• _Problem description_
Write the listing below out again word for word, without a single picture.

• _Material provided_

BEGIN

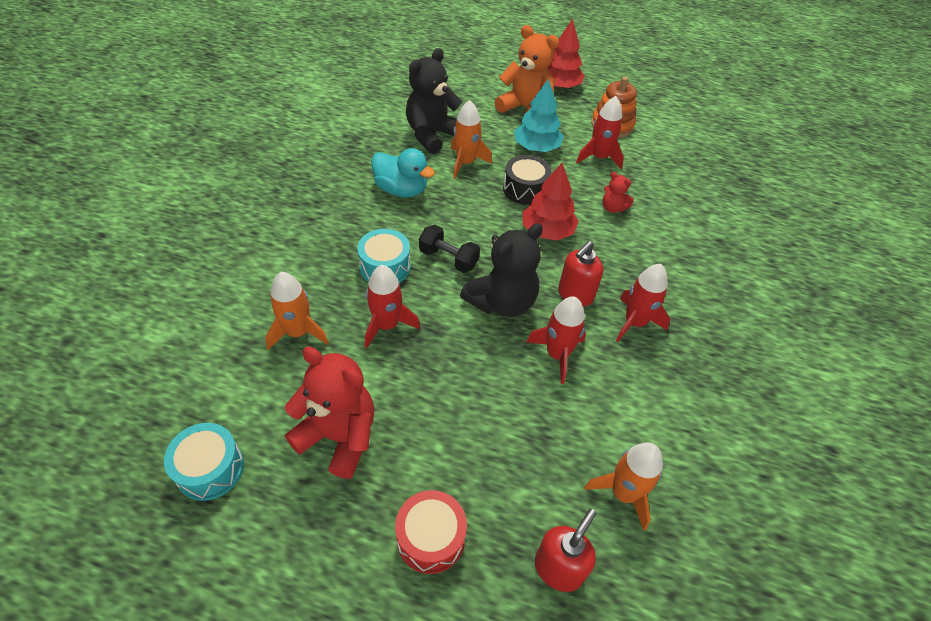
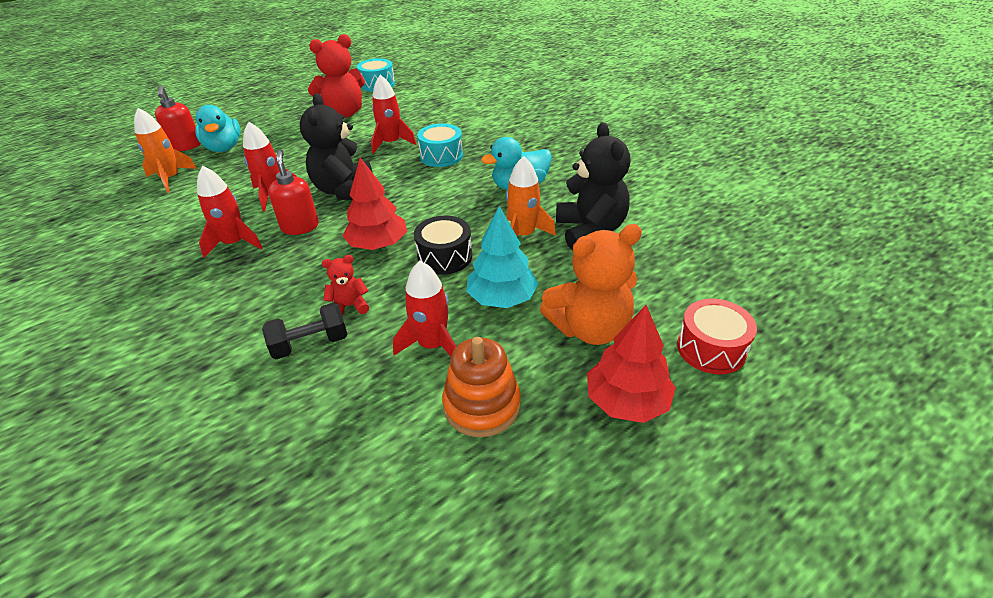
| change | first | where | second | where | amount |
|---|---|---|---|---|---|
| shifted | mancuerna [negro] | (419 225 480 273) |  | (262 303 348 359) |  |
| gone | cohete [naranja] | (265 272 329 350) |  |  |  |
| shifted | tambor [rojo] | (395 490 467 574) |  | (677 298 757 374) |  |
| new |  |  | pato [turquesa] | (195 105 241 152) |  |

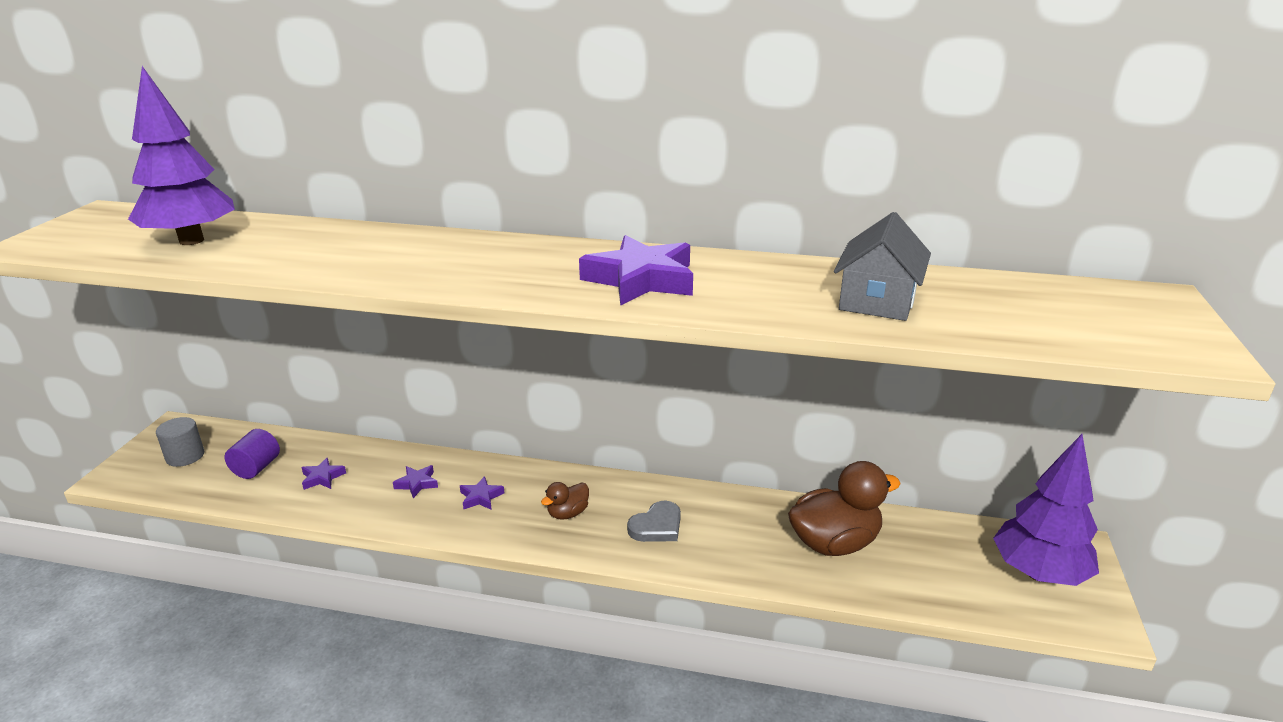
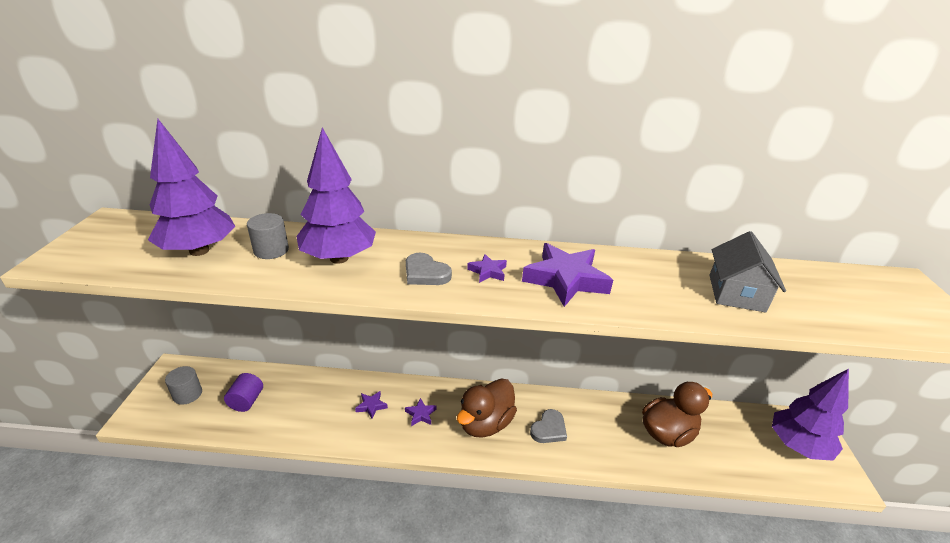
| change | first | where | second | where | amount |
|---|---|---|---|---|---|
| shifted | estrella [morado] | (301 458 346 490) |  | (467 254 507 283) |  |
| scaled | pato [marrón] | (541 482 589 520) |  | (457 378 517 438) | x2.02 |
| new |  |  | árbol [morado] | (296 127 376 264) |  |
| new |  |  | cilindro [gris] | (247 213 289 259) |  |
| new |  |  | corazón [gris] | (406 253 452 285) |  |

END

• _Output below_
| change | first | where | second | where | amount |
|---|---|---|---|---|---|
| shifted | mancuerna [negro] | (419 225 480 273) |  | (262 303 348 359) |  |
| gone | cohete [naranja] | (265 272 329 350) |  |  |  |
| shifted | tambor [rojo] | (395 490 467 574) |  | (677 298 757 374) |  |
| new |  |  | pato [turquesa] | (195 105 241 152) |  |

| change | first | where | second | where | amount |
|---|---|---|---|---|---|
| shifted | estrella [morado] | (301 458 346 490) |  | (467 254 507 283) |  |
| scaled | pato [marrón] | (541 482 589 520) |  | (457 378 517 438) | x2.02 |
| new |  |  | árbol [morado] | (296 127 376 264) |  |
| new |  |  | cilindro [gris] | (247 213 289 259) |  |
| new |  |  | corazón [gris] | (406 253 452 285) |  |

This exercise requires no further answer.